Exercise brief
Show each line of the items below that contains the word "kern".

Stored dataset items
----------

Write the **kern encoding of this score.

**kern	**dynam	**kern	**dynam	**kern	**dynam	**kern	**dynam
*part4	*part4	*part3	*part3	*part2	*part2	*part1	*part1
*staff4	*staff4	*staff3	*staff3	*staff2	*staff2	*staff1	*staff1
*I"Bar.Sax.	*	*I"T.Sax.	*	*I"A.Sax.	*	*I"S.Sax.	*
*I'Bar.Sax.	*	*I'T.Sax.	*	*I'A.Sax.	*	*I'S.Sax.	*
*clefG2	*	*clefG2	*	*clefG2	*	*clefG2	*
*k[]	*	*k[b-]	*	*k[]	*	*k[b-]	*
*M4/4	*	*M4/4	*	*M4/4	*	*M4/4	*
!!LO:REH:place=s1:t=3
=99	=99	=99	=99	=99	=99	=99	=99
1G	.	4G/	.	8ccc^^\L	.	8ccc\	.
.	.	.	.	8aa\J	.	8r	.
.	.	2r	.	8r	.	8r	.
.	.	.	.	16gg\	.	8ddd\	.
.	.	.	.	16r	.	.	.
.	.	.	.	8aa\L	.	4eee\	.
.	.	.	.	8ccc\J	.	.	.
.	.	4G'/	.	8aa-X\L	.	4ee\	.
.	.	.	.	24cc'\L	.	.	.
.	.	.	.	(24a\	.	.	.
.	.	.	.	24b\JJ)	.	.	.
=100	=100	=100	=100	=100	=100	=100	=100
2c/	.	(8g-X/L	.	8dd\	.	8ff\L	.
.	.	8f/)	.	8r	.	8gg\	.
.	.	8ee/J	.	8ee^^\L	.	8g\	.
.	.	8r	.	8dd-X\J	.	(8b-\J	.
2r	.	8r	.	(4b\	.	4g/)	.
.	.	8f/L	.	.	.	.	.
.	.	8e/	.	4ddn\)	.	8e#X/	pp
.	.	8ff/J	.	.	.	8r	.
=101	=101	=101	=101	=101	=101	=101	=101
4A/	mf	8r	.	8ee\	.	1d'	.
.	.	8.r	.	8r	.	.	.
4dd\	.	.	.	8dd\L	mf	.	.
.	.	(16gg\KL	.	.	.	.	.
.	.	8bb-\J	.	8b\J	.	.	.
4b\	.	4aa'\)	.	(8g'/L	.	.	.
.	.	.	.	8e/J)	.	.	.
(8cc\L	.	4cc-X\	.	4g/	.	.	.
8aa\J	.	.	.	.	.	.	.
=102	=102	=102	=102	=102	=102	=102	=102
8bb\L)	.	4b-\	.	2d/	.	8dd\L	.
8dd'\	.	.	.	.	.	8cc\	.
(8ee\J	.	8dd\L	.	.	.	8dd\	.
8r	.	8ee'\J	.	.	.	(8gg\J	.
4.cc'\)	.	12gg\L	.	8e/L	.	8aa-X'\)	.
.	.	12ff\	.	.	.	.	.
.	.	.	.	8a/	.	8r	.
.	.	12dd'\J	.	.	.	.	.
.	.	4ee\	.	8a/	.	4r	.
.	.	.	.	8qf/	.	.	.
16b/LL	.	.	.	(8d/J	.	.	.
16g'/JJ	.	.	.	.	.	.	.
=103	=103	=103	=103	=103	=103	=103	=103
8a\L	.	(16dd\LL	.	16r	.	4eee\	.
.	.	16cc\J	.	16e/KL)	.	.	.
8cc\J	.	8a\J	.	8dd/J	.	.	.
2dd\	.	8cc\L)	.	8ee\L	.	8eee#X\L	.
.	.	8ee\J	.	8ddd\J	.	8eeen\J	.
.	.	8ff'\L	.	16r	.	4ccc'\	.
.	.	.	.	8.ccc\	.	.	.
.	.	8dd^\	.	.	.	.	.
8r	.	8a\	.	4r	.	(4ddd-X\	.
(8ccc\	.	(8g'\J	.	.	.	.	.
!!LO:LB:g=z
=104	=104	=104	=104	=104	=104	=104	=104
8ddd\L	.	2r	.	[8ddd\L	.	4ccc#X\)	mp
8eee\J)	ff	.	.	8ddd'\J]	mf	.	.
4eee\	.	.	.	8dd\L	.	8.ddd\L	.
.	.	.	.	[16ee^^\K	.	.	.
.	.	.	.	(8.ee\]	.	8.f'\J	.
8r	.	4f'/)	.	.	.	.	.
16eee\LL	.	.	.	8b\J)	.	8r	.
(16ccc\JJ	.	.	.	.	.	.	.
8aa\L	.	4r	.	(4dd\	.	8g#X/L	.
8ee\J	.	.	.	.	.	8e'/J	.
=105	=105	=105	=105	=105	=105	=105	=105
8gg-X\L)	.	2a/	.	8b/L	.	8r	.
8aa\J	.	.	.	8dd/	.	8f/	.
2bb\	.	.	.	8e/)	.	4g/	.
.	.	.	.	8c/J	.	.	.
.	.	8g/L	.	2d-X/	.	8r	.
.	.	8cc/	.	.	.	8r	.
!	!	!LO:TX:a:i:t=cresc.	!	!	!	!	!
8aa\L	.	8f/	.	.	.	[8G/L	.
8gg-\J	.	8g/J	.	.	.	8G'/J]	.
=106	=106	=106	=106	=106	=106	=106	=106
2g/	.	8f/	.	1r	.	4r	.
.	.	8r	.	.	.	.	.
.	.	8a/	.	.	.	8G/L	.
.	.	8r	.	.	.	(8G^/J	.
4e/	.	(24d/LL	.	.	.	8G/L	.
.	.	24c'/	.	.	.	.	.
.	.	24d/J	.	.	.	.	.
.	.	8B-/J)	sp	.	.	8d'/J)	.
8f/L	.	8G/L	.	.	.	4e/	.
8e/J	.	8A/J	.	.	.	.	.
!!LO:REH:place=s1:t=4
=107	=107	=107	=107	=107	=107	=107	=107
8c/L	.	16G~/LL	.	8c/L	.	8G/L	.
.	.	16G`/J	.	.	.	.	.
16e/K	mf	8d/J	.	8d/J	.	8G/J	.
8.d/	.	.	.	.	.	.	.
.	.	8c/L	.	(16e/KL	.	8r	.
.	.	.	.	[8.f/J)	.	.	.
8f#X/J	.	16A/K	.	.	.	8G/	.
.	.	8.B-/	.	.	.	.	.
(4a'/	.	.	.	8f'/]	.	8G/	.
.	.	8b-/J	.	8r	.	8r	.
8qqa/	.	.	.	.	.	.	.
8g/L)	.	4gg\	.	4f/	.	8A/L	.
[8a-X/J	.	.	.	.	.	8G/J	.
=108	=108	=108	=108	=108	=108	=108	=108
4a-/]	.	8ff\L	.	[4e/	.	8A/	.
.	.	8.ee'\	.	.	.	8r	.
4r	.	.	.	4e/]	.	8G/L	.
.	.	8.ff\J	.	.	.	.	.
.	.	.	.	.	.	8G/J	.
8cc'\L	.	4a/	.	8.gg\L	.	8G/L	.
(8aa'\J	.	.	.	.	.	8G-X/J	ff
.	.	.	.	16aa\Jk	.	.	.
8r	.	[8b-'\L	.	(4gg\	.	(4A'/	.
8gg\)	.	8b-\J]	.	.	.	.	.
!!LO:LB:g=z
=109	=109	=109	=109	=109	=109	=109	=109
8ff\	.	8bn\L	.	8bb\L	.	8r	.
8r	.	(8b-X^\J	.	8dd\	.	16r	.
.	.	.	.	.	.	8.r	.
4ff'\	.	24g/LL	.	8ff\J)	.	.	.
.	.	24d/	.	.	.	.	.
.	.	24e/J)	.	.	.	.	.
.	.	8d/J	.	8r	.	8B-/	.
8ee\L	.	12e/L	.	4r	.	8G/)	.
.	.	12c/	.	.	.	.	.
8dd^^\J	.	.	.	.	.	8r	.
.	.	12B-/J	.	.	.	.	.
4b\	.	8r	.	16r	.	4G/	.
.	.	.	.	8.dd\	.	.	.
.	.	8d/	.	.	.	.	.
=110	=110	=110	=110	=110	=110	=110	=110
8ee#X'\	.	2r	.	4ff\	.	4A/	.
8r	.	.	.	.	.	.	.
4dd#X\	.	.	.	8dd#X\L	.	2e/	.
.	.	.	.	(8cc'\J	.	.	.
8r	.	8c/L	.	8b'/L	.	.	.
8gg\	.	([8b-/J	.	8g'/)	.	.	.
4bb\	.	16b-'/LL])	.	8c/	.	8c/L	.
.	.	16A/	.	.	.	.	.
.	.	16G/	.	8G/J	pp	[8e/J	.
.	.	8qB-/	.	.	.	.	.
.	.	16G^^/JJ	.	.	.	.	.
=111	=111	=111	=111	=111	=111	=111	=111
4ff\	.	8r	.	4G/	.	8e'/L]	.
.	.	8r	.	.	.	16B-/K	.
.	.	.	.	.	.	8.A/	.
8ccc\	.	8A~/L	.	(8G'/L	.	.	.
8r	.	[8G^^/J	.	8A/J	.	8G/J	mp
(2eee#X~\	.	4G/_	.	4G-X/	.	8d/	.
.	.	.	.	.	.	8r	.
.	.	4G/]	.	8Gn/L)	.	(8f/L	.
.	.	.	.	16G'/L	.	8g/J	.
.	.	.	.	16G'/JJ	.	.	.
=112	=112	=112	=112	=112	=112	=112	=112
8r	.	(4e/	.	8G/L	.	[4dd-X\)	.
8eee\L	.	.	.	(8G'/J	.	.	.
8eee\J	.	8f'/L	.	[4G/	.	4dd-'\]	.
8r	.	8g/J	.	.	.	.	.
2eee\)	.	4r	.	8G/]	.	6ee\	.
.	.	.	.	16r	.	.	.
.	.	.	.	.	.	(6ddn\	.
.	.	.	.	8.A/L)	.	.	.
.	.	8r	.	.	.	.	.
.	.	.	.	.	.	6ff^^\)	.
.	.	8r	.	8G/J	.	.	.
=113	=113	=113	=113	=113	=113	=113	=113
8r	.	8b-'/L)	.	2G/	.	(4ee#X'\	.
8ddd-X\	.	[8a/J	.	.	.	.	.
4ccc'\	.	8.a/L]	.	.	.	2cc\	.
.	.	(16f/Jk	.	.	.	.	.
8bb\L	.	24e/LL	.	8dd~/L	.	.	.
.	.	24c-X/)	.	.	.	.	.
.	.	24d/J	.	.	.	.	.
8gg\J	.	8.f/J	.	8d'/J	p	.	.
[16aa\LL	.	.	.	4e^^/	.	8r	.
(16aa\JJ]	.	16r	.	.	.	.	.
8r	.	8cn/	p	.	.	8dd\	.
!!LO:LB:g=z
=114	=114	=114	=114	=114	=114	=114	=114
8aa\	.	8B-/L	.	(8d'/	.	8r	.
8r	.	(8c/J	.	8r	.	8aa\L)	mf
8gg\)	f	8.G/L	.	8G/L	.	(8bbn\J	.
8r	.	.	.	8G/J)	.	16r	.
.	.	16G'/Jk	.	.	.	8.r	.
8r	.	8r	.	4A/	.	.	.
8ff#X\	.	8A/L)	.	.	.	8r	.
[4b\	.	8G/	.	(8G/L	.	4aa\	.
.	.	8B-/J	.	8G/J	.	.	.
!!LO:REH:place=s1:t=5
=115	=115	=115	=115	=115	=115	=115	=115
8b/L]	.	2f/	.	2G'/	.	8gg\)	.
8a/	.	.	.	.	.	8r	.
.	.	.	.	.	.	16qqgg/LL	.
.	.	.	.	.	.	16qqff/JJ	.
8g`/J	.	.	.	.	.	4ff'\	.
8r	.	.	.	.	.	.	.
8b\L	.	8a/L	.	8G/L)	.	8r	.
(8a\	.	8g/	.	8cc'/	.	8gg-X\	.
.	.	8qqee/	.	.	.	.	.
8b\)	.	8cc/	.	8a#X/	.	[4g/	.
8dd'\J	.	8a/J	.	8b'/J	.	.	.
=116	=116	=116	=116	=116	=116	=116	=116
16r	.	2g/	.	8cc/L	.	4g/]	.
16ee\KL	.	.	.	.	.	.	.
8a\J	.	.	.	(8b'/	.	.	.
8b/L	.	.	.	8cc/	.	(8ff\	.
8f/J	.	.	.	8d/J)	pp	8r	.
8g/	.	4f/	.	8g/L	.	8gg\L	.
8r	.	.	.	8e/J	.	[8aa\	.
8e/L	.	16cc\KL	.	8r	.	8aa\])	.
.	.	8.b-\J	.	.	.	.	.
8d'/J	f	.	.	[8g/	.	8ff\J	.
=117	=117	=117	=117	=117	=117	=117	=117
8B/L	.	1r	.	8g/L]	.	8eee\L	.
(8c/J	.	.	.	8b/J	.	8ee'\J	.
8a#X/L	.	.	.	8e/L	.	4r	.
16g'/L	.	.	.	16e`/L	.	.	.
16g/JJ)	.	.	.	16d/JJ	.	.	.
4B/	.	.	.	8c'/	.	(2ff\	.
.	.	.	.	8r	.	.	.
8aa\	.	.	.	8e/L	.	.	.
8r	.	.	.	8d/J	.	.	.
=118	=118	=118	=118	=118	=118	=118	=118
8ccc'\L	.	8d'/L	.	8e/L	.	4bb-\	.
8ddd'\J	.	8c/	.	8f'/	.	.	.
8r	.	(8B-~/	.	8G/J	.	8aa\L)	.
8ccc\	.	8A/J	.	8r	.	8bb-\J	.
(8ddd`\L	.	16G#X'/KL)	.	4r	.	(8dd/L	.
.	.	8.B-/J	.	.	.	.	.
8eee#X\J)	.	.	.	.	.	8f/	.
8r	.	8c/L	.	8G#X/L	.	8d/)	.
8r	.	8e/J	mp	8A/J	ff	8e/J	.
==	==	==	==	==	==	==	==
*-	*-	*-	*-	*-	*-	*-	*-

----------

Written answer
Write the **kern encoding of this score.
**kern	**dynam	**kern	**dynam	**kern	**dynam	**kern	**dynam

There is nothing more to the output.